===== SOURCE DATA =====
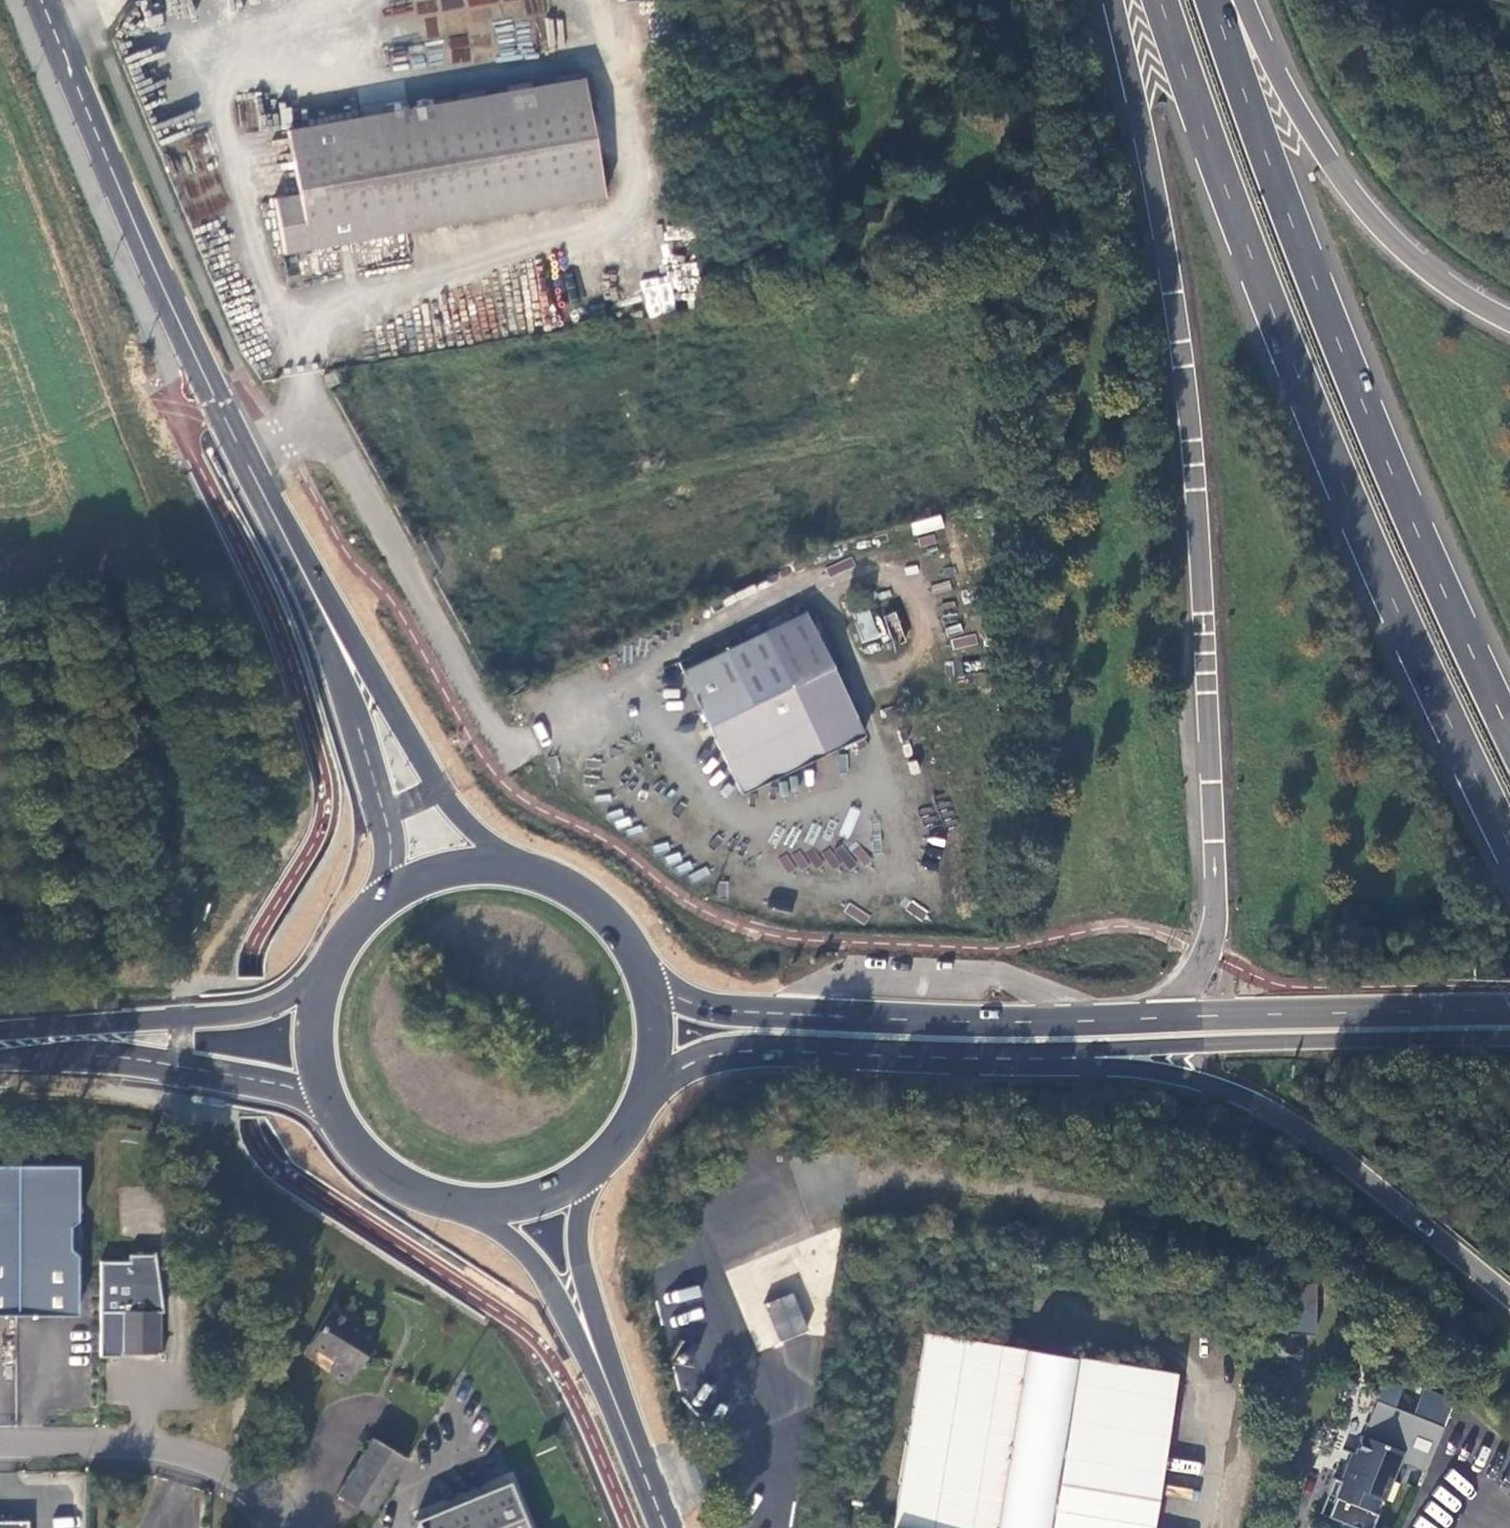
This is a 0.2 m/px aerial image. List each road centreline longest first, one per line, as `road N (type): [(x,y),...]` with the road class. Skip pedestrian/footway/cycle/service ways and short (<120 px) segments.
road 1 (trunk): [(1114,0),(1184,368),(1210,741),(1216,920),(1197,973),(1164,1016)]
road 2 (trunk): [(1161,0),(1310,403),(1509,851)]
road 3 (trunk): [(1509,734),(1360,397),(1213,0)]
road 4 (trunk): [(1055,1056),(1196,1077),(1270,1108),(1509,1302)]
road 5 (secondary): [(1164,1016),(1005,1021),(720,1007),(646,976)]
road 6 (secondary): [(526,869),(469,823),(423,765),(258,454)]
road 7 (secondary): [(236,469),(324,639),(392,802),(394,848),(383,897)]
road 8 (secondary): [(1055,1056),(1509,1033)]
road 9 (unclassified): [(258,454),(318,420),(509,751)]
road 10 (trunk): [(1509,321),(1444,283),(1380,225),(1301,117),(1246,0)]
road 11 (secondary): [(645,1102),(705,1063),(746,1052),(1055,1056)]
road 12 (secondary): [(1509,1006),(1164,1016)]
road 13 (secondary): [(325,968),(242,1011),(0,1033)]
road 14 (secondary): [(0,1056),(192,1068),(322,1103)]
road 15 (residential): [(0,1448),(116,1450),(183,1464),(239,1491),(273,1527)]
road 16 (secondary): [(39,0),(151,260)]
road 17 (secondary): [(151,260),(236,469)]
road 18 (secondary): [(258,454),(151,260)]
road 19 (secondary): [(446,1206),(516,1245),(596,1350)]
road 20 (secondary): [(669,1527),(596,1350)]
road 21 (secondary): [(596,1350),(580,1250),(595,1170)]
road 22 (secondary): [(646,976),(611,919),(586,897),(526,869)]
road 23 (secondary): [(322,1103),(364,1162),(446,1206)]
road 24 (secondary): [(446,1206),(540,1201),(595,1170)]
road 25 (secondary): [(526,869),(436,871),(383,897)]
road 26 (secondary): [(325,968),(311,1026),(322,1103)]
road 27 (secondary): [(645,1102),(657,1052),(646,976)]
=====
> [ACTIVITY] Look through the entries above and find each line where the word "trunk" occurs; copy those lines.

> [SOLVED EXERCISE]
road 1 (trunk): [(1114,0),(1184,368),(1210,741),(1216,920),(1197,973),(1164,1016)]
road 2 (trunk): [(1161,0),(1310,403),(1509,851)]
road 3 (trunk): [(1509,734),(1360,397),(1213,0)]
road 4 (trunk): [(1055,1056),(1196,1077),(1270,1108),(1509,1302)]
road 10 (trunk): [(1509,321),(1444,283),(1380,225),(1301,117),(1246,0)]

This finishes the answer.